** Exercise requirements **
Look for the word "cube" in the entries and copy each line where it appears.

** Provided data **
------------------------------------------------------------

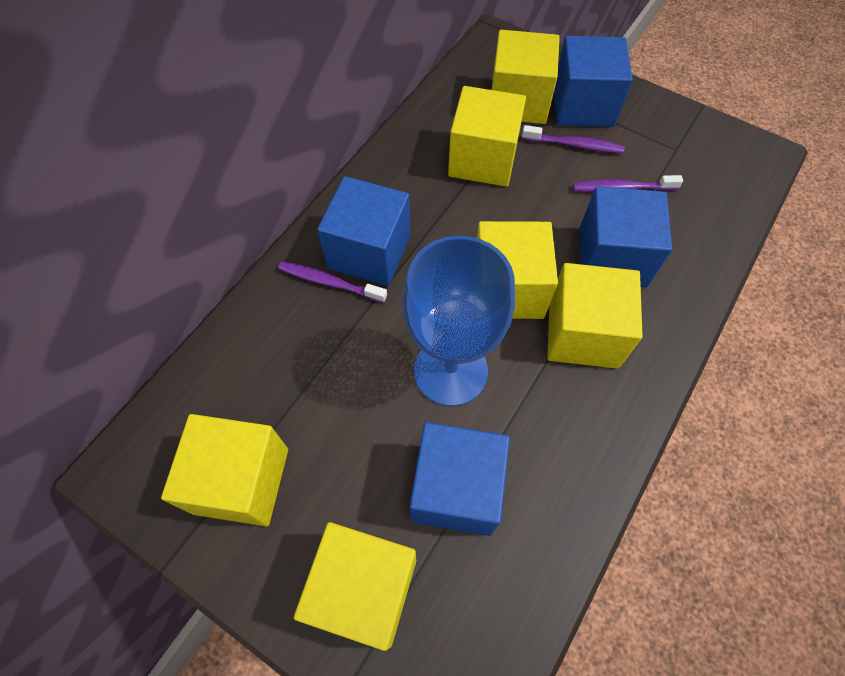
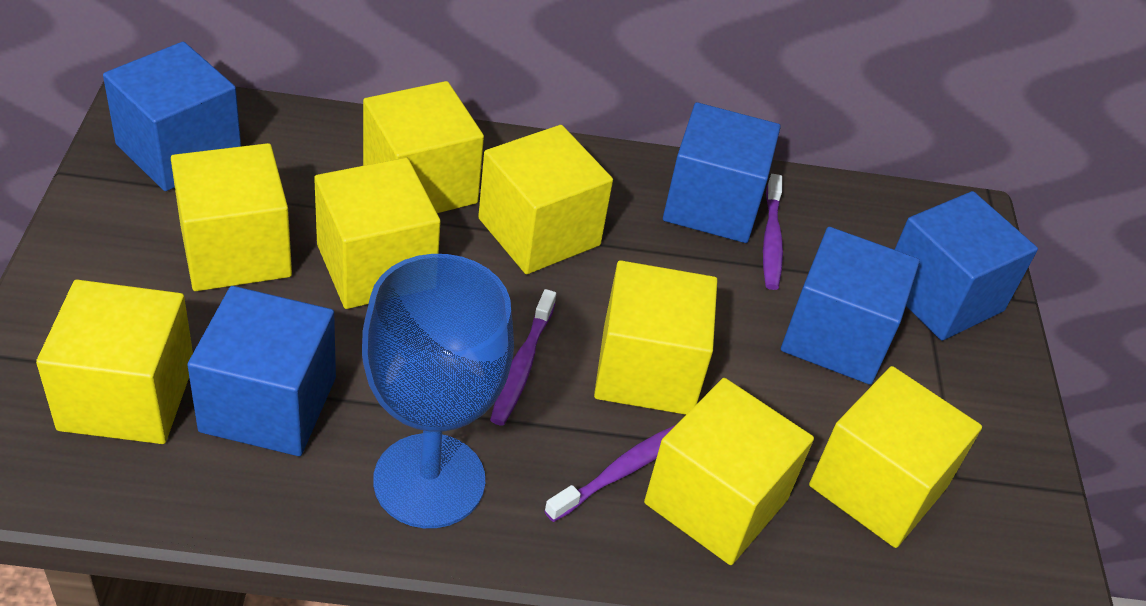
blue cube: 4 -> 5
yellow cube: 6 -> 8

------------------------------------------------------------

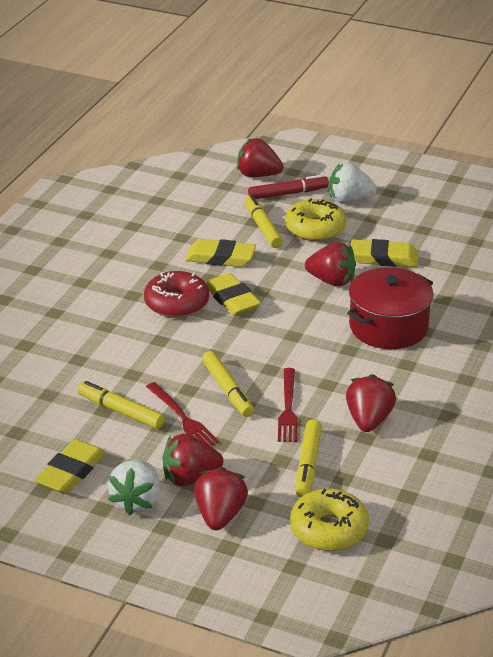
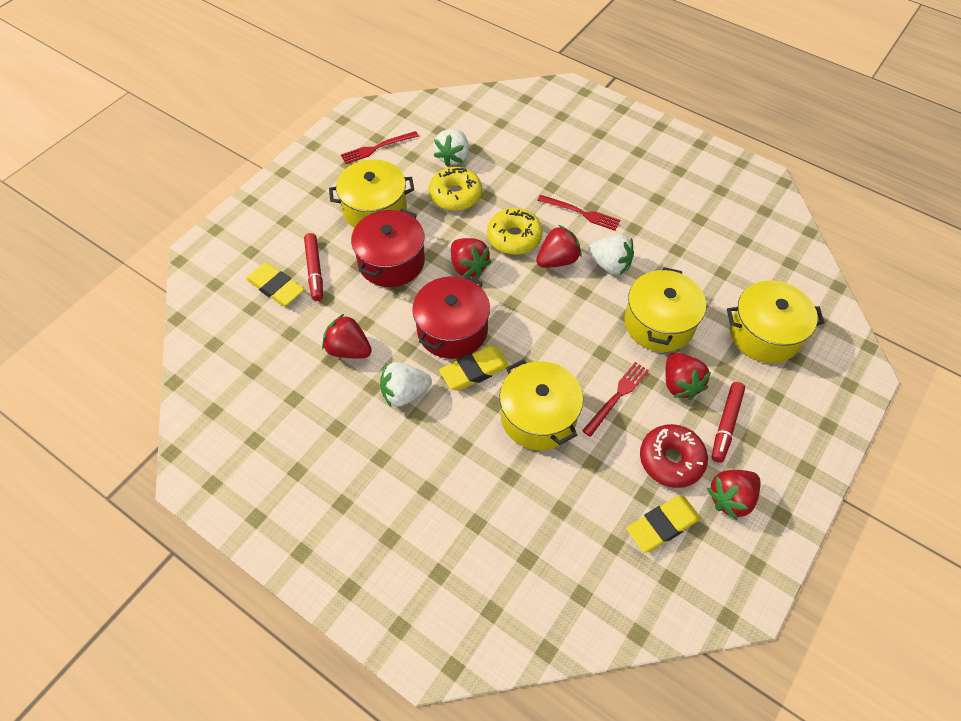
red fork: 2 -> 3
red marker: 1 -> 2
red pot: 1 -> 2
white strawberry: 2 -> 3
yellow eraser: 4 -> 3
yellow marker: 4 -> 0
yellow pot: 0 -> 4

------------------------------------------------------------

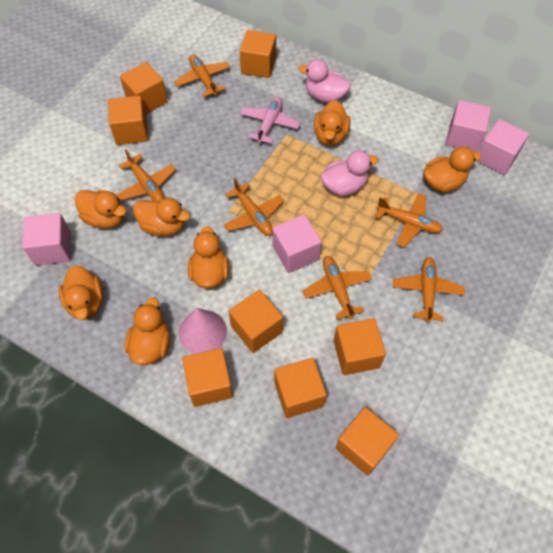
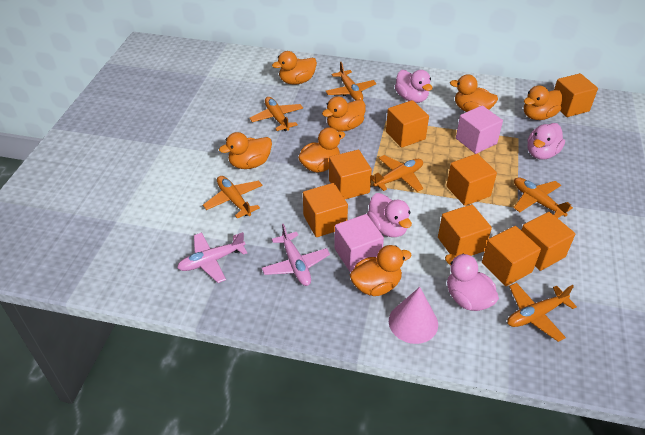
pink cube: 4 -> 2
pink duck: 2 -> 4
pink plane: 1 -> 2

------------------------------------------------------------

** Result **
blue cube: 4 -> 5
yellow cube: 6 -> 8
pink cube: 4 -> 2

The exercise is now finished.